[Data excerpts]
>> Start

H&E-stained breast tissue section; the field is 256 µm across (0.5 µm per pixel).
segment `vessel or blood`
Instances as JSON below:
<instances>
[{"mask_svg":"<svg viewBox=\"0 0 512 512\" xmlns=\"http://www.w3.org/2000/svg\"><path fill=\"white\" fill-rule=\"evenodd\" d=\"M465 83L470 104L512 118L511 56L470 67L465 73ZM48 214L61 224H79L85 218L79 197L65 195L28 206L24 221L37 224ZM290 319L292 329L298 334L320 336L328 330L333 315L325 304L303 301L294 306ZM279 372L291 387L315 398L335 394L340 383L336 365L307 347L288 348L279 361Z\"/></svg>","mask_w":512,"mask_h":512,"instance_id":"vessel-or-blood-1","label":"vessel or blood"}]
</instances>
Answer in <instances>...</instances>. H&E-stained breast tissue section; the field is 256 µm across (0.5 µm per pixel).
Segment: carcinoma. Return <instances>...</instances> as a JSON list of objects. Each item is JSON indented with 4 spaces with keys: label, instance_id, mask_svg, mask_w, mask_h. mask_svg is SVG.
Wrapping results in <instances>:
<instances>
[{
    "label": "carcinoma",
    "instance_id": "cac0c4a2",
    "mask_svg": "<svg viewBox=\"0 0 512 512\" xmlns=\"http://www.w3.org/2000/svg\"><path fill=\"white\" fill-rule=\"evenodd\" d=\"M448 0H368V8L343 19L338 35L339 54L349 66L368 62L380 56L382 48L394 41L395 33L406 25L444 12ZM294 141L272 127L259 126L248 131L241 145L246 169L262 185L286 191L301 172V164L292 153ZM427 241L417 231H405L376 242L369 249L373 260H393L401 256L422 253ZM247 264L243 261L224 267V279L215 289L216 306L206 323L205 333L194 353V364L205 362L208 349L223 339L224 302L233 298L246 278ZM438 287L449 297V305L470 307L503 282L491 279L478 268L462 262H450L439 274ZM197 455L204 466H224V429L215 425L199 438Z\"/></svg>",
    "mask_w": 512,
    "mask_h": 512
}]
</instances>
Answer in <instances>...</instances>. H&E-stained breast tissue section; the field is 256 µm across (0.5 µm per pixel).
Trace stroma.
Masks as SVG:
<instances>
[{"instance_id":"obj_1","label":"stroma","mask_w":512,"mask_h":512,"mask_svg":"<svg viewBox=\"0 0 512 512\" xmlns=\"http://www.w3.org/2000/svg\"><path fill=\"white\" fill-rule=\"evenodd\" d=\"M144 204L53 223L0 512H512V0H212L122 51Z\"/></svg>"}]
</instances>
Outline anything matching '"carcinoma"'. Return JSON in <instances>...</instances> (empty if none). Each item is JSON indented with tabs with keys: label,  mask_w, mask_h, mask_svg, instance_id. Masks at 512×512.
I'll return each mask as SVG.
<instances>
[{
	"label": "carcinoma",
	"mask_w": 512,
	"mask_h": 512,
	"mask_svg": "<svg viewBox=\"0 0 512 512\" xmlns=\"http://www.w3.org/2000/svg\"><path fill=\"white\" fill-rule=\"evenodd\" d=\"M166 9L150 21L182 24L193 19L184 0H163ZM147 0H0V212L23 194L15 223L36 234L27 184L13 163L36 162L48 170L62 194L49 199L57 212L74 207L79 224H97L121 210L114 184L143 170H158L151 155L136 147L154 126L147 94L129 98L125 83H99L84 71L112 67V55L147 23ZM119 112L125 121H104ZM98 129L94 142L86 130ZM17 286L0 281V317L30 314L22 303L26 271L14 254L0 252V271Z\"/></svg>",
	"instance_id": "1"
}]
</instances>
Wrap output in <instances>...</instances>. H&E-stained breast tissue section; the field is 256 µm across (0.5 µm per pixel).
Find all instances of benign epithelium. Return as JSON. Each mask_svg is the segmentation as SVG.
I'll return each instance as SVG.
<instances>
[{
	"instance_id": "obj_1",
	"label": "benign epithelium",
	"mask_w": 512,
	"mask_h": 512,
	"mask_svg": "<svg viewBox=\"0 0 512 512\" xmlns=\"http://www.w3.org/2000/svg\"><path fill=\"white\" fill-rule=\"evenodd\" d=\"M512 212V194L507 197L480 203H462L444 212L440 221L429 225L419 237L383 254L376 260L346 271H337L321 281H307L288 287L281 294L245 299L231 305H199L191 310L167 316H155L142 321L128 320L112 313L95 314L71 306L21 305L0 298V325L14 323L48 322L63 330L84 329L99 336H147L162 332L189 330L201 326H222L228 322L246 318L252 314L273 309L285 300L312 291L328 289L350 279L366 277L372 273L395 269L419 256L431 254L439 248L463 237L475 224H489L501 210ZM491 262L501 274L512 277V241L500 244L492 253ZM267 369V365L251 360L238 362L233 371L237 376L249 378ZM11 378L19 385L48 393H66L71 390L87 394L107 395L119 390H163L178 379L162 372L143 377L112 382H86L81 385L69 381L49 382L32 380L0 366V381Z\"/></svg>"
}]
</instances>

>> End

WHAT IS EXPECTED:
Pull out each line of the entries that contains "pixel".

SOLUTION FOR THIS TASK:
H&E-stained breast tissue section; the field is 256 µm across (0.5 µm per pixel).
Answer in <instances>...</instances>. H&E-stained breast tissue section; the field is 256 µm across (0.5 µm per pixel).
Answer in <instances>...</instances>. H&E-stained breast tissue section; the field is 256 µm across (0.5 µm per pixel).
Wrap output in <instances>...</instances>. H&E-stained breast tissue section; the field is 256 µm across (0.5 µm per pixel).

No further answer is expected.